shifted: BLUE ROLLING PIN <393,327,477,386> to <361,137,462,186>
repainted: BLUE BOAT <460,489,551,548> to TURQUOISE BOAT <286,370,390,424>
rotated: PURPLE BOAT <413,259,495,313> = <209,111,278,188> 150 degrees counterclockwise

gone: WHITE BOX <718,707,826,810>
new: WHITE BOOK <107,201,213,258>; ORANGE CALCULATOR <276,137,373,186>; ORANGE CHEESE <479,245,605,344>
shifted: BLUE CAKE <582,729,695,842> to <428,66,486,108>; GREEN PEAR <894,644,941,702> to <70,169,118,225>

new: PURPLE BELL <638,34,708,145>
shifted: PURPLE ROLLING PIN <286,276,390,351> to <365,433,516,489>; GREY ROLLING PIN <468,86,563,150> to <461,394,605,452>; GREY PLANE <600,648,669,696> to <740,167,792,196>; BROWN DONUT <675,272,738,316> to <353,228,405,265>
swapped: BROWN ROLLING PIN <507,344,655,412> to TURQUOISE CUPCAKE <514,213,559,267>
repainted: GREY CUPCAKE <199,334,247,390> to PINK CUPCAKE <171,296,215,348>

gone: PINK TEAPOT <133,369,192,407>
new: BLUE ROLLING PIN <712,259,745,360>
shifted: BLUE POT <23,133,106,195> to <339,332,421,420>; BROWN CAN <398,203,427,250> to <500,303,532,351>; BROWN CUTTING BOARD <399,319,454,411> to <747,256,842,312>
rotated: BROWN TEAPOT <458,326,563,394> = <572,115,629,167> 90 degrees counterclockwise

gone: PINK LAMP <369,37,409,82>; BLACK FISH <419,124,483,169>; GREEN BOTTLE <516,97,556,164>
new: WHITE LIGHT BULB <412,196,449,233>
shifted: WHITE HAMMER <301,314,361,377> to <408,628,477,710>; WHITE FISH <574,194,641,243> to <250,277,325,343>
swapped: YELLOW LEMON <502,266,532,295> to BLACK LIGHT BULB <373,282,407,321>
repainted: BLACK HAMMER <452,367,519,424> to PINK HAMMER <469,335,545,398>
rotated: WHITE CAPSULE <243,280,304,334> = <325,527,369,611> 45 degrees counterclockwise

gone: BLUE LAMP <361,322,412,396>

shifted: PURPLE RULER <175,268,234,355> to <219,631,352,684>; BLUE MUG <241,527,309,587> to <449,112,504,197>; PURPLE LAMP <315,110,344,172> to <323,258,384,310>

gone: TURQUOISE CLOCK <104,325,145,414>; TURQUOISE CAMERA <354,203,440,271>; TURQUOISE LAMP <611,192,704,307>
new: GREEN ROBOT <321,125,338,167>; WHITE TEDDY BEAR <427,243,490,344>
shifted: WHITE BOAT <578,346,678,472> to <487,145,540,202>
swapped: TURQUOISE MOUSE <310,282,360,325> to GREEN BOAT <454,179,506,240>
=======
● **What to work on**: Set down no line except those from the one with "gone: PINK LAMP" to the last line of the data, inclusive, each exactly as written.

● **Response area**:
gone: PINK LAMP <369,37,409,82>; BLACK FISH <419,124,483,169>; GREEN BOTTLE <516,97,556,164>
new: WHITE LIGHT BULB <412,196,449,233>
shifted: WHITE HAMMER <301,314,361,377> to <408,628,477,710>; WHITE FISH <574,194,641,243> to <250,277,325,343>
swapped: YELLOW LEMON <502,266,532,295> to BLACK LIGHT BULB <373,282,407,321>
repainted: BLACK HAMMER <452,367,519,424> to PINK HAMMER <469,335,545,398>
rotated: WHITE CAPSULE <243,280,304,334> = <325,527,369,611> 45 degrees counterclockwise

gone: BLUE LAMP <361,322,412,396>

shifted: PURPLE RULER <175,268,234,355> to <219,631,352,684>; BLUE MUG <241,527,309,587> to <449,112,504,197>; PURPLE LAMP <315,110,344,172> to <323,258,384,310>

gone: TURQUOISE CLOCK <104,325,145,414>; TURQUOISE CAMERA <354,203,440,271>; TURQUOISE LAMP <611,192,704,307>
new: GREEN ROBOT <321,125,338,167>; WHITE TEDDY BEAR <427,243,490,344>
shifted: WHITE BOAT <578,346,678,472> to <487,145,540,202>
swapped: TURQUOISE MOUSE <310,282,360,325> to GREEN BOAT <454,179,506,240>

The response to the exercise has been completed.